(DATASET EXTRACT begins)

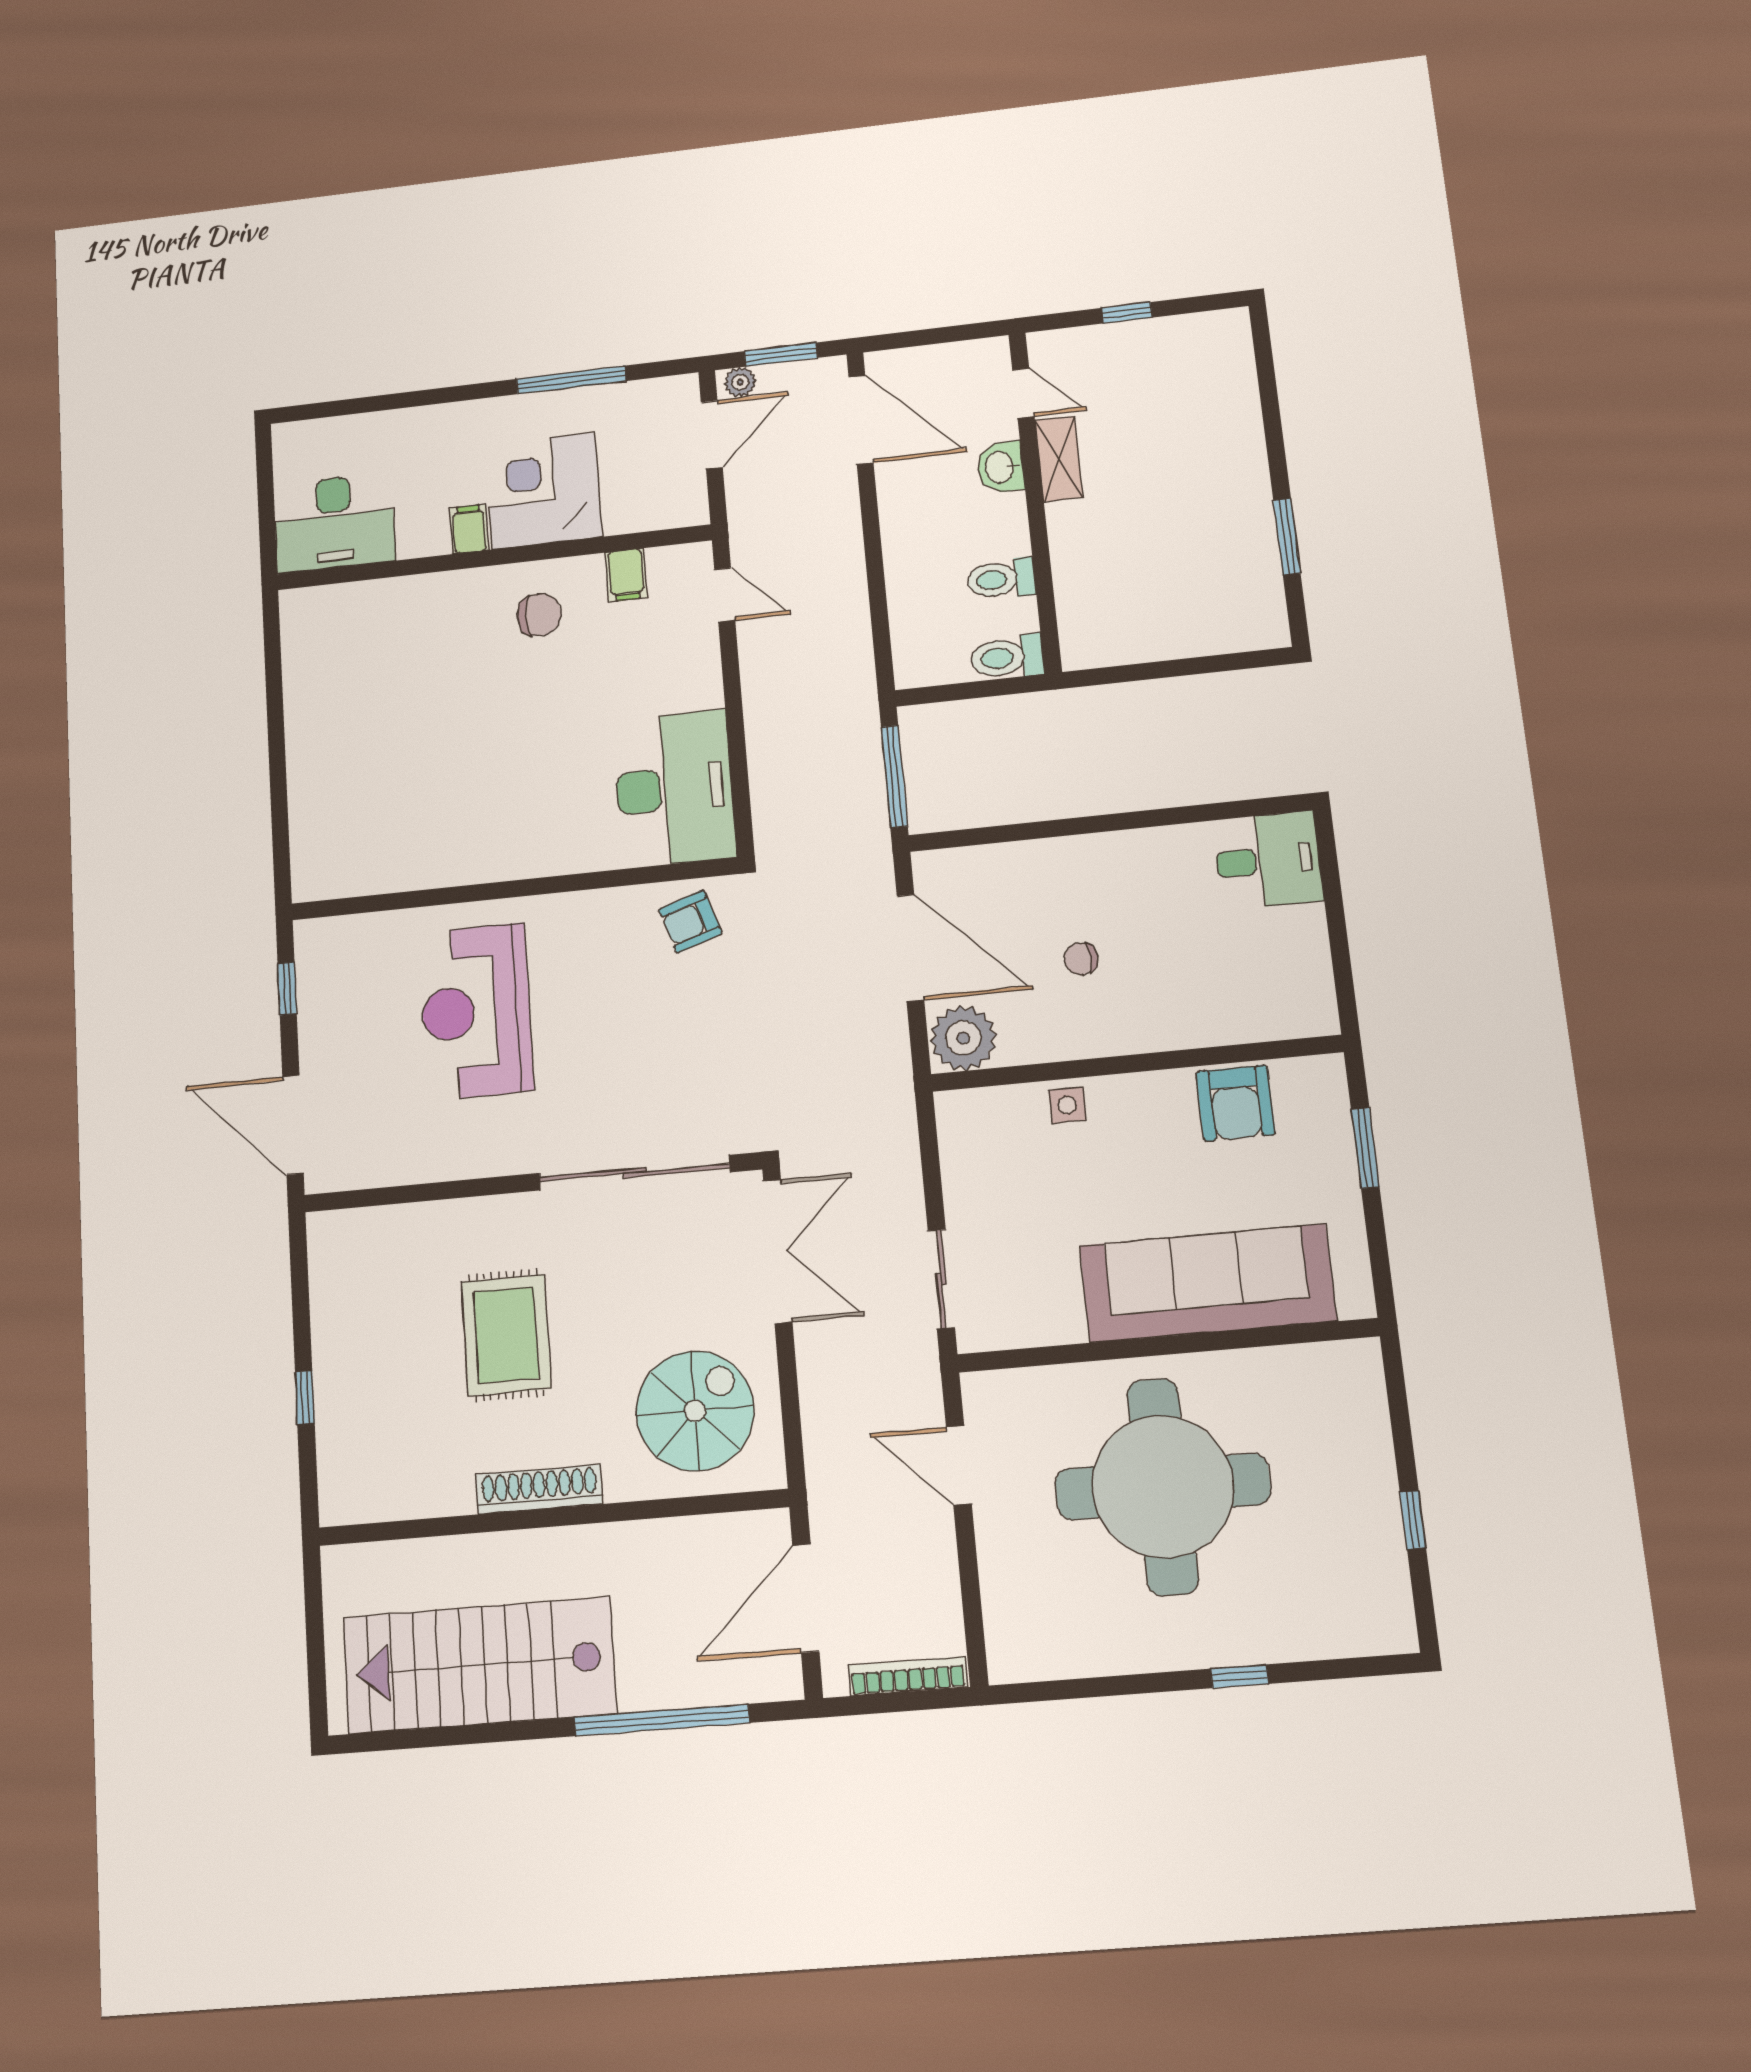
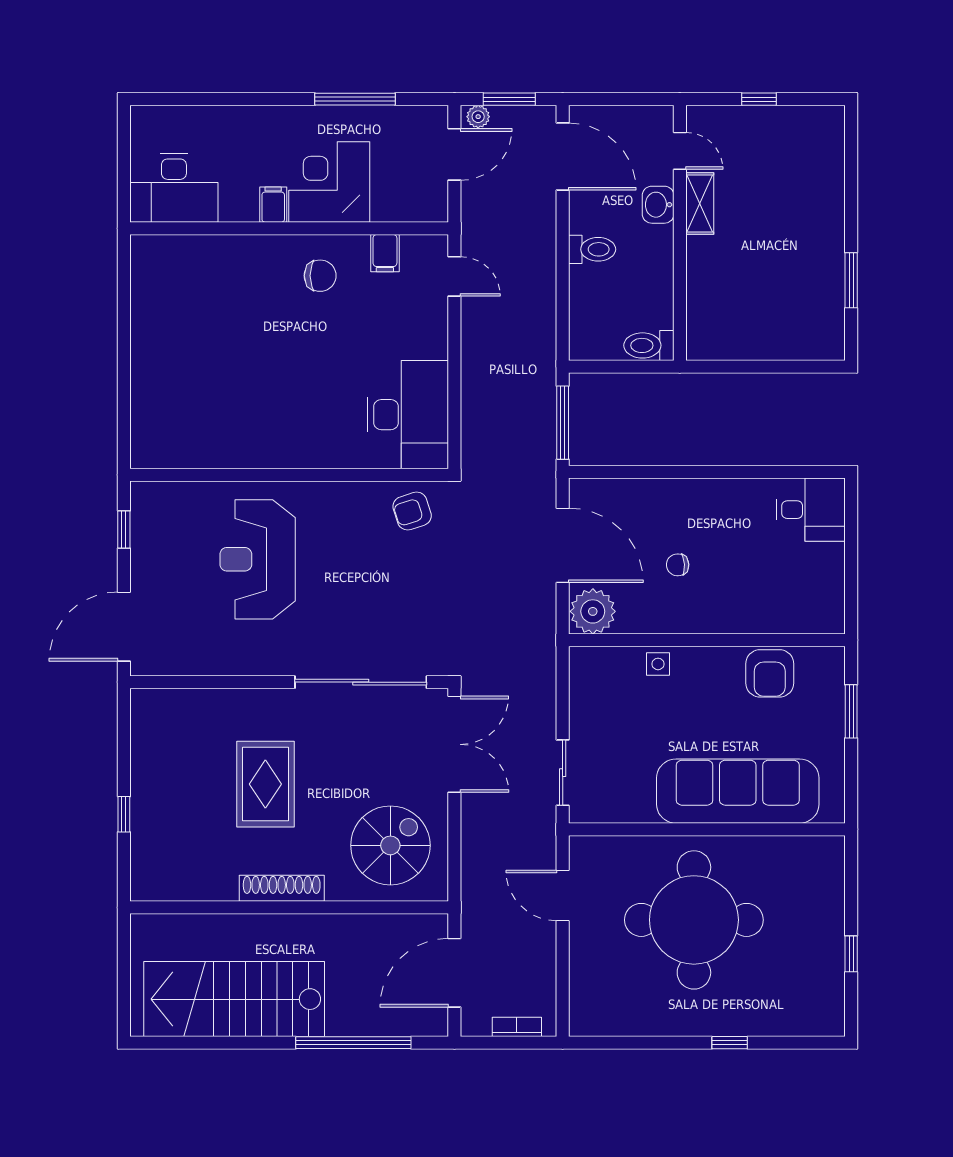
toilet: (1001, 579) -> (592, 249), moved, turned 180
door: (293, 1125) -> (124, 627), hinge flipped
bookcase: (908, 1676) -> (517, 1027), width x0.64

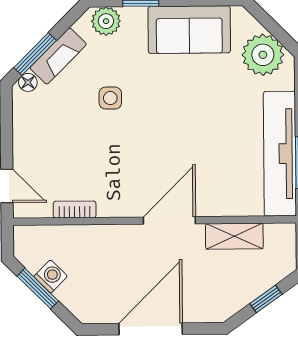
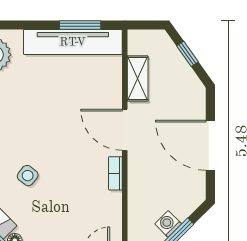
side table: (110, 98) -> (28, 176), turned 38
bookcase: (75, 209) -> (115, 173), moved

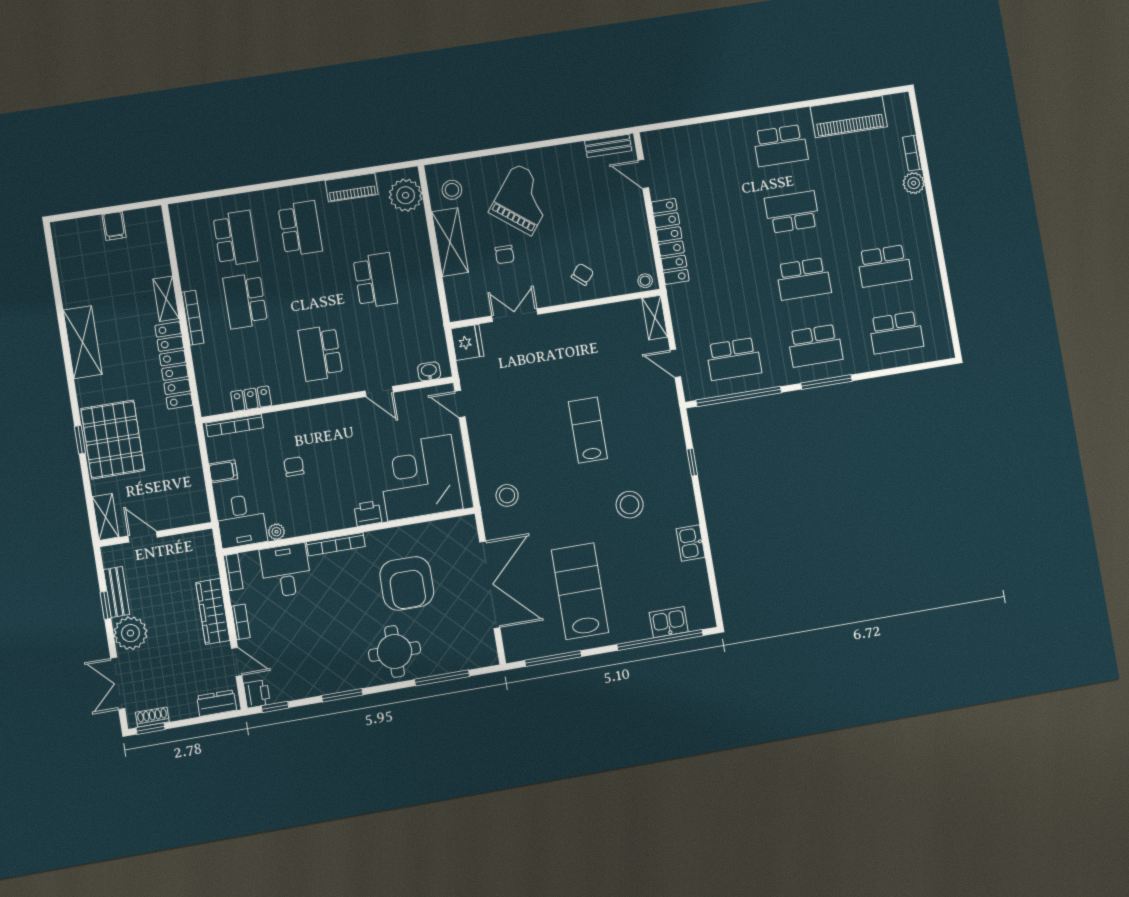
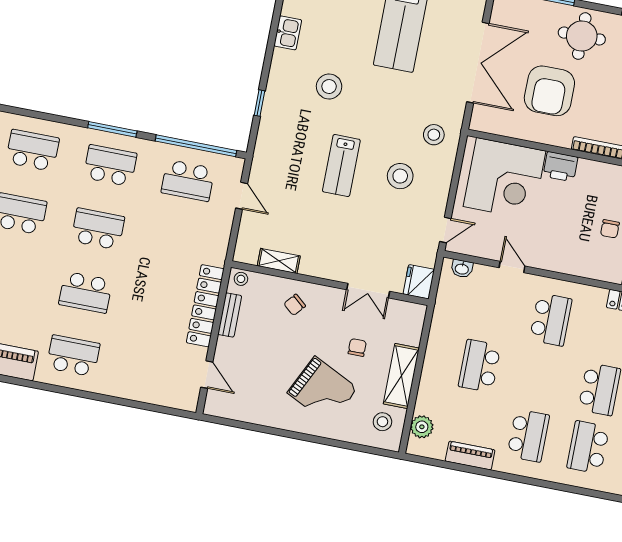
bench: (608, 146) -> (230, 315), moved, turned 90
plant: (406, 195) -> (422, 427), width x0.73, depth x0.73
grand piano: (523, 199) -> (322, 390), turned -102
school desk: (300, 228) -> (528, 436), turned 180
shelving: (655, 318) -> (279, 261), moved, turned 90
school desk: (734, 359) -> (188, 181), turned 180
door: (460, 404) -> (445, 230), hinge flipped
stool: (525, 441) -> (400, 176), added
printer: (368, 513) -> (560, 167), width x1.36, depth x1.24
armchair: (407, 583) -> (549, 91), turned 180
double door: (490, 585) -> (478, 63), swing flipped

(DATASET EXTRACT ends)

• AIM OF THE EXERCISE:
Repeat the material above in full and exactly, omitting the pictures.

• WRITTEN SOLUTION:
toilet: (1001, 579) -> (592, 249), moved, turned 180
door: (293, 1125) -> (124, 627), hinge flipped
bookcase: (908, 1676) -> (517, 1027), width x0.64

side table: (110, 98) -> (28, 176), turned 38
bookcase: (75, 209) -> (115, 173), moved

bench: (608, 146) -> (230, 315), moved, turned 90
plant: (406, 195) -> (422, 427), width x0.73, depth x0.73
grand piano: (523, 199) -> (322, 390), turned -102
school desk: (300, 228) -> (528, 436), turned 180
shelving: (655, 318) -> (279, 261), moved, turned 90
school desk: (734, 359) -> (188, 181), turned 180
door: (460, 404) -> (445, 230), hinge flipped
stool: (525, 441) -> (400, 176), added
printer: (368, 513) -> (560, 167), width x1.36, depth x1.24
armchair: (407, 583) -> (549, 91), turned 180
double door: (490, 585) -> (478, 63), swing flipped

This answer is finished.